- **WHAT IS REQUIRED**
Which lines in the items below contain the string "kern", with case counting? Pick out each such line and copy it in full.

[Data records]
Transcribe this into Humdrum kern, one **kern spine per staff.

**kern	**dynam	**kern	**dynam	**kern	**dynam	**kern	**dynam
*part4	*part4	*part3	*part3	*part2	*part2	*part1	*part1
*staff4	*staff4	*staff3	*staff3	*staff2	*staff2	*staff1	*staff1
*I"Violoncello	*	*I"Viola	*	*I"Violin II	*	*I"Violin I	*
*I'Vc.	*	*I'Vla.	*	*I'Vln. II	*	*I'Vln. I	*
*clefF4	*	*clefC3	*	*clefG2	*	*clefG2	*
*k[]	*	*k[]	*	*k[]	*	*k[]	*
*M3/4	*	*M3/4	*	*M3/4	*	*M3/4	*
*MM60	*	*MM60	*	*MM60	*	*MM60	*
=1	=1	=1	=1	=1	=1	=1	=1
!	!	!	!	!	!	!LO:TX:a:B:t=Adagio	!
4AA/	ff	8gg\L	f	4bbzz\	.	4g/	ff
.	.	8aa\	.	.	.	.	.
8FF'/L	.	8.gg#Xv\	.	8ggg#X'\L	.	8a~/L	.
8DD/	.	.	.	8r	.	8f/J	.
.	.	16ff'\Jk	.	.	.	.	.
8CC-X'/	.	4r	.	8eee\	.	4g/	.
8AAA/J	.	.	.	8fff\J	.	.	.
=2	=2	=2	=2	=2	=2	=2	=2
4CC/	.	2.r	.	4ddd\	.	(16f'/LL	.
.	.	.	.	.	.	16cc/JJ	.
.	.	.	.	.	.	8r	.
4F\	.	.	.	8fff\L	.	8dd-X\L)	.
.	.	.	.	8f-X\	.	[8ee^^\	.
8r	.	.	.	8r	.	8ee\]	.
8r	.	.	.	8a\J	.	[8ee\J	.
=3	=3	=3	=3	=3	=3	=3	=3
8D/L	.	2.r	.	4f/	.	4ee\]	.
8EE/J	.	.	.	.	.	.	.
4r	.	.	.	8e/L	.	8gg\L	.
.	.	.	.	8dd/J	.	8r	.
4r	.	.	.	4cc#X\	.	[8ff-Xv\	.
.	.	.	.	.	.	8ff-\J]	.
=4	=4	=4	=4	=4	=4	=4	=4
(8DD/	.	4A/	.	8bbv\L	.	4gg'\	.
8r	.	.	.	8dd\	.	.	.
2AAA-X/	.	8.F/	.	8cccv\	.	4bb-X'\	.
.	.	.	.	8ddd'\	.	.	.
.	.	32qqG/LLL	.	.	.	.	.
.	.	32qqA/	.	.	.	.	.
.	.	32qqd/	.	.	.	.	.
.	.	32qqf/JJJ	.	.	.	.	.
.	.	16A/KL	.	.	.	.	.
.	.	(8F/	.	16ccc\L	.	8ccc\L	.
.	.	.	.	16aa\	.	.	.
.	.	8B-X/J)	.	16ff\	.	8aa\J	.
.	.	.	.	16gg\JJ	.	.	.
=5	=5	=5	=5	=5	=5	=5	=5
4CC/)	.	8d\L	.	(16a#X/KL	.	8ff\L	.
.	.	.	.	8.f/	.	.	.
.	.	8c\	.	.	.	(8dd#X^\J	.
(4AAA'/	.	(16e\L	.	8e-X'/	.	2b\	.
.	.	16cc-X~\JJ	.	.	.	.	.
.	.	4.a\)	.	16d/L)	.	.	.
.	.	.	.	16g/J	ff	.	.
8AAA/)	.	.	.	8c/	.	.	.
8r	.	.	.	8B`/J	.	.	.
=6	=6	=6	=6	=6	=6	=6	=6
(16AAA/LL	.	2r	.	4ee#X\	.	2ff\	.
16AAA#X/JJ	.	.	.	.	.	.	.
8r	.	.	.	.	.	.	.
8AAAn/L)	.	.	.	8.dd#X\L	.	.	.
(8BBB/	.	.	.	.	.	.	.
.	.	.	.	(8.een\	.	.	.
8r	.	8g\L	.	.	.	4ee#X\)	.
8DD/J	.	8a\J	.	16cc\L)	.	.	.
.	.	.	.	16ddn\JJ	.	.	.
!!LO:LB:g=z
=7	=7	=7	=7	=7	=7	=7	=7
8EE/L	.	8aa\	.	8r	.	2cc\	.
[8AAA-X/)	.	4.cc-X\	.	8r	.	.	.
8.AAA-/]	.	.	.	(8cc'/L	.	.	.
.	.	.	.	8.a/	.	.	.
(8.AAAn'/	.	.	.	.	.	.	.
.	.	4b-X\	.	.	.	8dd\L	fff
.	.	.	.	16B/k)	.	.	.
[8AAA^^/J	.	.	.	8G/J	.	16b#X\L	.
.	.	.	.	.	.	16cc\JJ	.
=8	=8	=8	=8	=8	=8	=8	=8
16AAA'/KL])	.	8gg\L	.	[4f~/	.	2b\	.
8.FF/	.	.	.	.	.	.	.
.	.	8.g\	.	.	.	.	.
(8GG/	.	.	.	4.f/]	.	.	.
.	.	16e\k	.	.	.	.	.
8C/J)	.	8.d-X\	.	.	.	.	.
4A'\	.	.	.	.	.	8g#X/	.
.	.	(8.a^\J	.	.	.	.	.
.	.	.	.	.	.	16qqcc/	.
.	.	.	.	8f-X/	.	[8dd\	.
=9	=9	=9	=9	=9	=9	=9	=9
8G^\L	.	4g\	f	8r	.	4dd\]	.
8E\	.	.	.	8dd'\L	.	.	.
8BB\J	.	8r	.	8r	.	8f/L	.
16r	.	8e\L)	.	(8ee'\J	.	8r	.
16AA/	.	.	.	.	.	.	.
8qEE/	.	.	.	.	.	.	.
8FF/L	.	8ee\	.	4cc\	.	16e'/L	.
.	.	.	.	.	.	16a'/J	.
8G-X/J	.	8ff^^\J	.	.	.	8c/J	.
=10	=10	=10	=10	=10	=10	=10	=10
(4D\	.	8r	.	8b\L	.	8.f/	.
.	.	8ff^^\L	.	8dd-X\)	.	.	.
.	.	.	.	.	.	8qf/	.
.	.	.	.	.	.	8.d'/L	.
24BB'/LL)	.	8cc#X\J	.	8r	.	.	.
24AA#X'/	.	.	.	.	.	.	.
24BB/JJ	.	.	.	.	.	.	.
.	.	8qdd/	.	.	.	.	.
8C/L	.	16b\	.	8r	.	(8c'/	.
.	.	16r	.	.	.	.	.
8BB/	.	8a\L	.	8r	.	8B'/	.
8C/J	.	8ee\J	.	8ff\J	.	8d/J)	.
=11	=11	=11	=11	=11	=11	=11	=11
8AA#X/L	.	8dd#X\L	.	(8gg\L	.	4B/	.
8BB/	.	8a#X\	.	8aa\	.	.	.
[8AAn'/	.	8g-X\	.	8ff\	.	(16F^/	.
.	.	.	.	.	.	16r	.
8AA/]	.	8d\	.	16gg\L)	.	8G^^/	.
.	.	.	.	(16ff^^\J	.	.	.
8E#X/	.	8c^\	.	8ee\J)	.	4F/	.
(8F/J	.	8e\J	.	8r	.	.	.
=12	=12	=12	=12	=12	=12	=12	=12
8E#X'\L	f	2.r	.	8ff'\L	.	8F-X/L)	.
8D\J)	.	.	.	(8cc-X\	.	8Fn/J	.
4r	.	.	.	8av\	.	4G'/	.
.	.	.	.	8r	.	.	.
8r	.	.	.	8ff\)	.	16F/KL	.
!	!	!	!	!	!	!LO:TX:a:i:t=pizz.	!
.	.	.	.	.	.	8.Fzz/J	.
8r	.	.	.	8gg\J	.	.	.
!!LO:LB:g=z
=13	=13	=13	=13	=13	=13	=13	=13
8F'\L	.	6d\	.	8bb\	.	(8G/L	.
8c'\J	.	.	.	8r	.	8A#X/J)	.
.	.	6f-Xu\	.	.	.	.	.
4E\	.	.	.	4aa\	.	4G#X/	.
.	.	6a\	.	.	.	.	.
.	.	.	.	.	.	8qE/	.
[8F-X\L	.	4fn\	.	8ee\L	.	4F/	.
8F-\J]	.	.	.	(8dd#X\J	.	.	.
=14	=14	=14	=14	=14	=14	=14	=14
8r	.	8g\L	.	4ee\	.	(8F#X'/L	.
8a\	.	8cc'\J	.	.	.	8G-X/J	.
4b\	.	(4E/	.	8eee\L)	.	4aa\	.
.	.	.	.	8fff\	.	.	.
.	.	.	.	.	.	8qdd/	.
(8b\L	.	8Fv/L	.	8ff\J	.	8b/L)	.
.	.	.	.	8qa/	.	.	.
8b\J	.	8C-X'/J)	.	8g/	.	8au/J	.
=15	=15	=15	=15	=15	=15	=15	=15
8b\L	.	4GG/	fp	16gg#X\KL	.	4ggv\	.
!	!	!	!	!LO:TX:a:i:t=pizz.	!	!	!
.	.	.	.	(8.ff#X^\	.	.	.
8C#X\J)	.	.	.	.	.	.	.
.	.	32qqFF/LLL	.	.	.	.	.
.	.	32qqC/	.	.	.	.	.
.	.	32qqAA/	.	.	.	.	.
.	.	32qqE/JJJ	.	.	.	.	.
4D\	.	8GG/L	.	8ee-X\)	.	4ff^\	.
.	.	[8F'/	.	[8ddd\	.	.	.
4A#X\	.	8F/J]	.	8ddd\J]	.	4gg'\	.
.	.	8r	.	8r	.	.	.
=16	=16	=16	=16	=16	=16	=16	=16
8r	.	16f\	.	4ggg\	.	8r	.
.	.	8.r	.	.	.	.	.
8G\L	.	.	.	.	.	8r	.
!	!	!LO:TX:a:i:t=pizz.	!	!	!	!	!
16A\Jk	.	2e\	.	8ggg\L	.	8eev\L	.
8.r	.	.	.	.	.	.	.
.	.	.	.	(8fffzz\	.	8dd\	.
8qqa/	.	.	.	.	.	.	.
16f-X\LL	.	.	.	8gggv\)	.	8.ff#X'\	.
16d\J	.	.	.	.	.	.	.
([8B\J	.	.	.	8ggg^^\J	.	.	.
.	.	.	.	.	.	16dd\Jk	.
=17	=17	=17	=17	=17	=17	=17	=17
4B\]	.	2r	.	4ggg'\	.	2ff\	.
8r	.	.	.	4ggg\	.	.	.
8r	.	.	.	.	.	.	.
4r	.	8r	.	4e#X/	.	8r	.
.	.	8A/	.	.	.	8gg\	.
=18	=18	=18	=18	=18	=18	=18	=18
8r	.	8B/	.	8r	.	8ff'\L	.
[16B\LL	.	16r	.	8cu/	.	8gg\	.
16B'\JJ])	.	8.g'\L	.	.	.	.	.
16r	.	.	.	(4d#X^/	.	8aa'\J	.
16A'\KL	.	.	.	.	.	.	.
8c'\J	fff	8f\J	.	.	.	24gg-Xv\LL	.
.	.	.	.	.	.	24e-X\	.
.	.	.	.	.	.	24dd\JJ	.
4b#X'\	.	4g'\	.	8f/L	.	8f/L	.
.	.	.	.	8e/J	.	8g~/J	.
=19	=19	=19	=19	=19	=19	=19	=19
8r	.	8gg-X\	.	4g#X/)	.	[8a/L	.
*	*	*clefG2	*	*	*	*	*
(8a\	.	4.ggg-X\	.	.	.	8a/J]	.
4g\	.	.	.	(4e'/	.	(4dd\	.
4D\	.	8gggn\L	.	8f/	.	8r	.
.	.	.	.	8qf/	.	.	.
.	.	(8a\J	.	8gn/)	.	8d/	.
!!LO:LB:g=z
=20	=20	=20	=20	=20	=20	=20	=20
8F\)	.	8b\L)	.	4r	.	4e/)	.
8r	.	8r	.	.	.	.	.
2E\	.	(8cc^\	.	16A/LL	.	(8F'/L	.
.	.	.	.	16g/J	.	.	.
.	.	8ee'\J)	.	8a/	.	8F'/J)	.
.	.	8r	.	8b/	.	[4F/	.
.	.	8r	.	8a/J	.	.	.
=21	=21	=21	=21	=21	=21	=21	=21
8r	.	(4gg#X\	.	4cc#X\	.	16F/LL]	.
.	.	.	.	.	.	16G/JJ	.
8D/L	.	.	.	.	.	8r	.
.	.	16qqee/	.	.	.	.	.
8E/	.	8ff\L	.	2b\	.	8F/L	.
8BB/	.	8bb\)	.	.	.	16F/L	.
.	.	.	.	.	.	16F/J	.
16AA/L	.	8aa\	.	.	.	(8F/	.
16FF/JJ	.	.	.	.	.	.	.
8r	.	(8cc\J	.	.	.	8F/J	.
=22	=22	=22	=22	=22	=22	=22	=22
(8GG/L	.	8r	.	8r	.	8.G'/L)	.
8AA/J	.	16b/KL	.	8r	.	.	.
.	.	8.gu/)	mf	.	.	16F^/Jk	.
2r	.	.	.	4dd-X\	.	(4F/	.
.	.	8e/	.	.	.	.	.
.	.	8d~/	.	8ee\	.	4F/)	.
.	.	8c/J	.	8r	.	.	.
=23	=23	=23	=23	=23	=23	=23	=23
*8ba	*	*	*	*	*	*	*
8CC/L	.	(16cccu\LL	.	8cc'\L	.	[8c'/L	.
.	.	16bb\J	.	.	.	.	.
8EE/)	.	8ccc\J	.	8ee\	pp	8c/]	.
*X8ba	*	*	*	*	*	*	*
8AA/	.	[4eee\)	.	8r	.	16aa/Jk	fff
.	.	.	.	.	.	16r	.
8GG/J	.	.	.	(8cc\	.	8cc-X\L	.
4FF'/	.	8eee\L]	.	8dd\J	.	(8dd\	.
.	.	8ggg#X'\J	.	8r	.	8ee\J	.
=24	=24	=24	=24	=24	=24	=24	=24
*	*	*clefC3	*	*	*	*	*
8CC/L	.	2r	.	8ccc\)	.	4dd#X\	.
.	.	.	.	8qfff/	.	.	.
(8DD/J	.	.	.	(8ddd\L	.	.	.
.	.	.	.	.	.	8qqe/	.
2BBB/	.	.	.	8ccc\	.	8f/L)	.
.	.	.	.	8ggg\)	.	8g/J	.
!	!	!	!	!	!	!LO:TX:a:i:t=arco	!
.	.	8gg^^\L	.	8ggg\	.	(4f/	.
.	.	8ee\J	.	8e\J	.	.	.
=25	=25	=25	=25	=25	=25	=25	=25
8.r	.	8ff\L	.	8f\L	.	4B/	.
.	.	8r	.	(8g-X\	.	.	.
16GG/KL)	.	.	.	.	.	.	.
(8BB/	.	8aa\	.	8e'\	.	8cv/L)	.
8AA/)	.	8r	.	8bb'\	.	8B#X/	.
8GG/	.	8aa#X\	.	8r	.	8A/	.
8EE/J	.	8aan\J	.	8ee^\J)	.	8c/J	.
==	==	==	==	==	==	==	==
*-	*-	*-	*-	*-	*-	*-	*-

- **SOLUTION**
Transcribe this into Humdrum kern, one **kern spine per staff.
**kern	**dynam	**kern	**dynam	**kern	**dynam	**kern	**dynam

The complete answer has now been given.